_Action item:_ Would you copy each line of the data below that has "cyan"?

_Data shown:_
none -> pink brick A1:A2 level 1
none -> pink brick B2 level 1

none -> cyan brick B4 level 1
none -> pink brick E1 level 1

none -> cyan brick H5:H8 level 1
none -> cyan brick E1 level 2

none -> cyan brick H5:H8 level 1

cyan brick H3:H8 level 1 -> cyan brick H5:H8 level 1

_Task response:_
none -> cyan brick B4 level 1
none -> cyan brick H5:H8 level 1
none -> cyan brick E1 level 2
none -> cyan brick H5:H8 level 1
cyan brick H3:H8 level 1 -> cyan brick H5:H8 level 1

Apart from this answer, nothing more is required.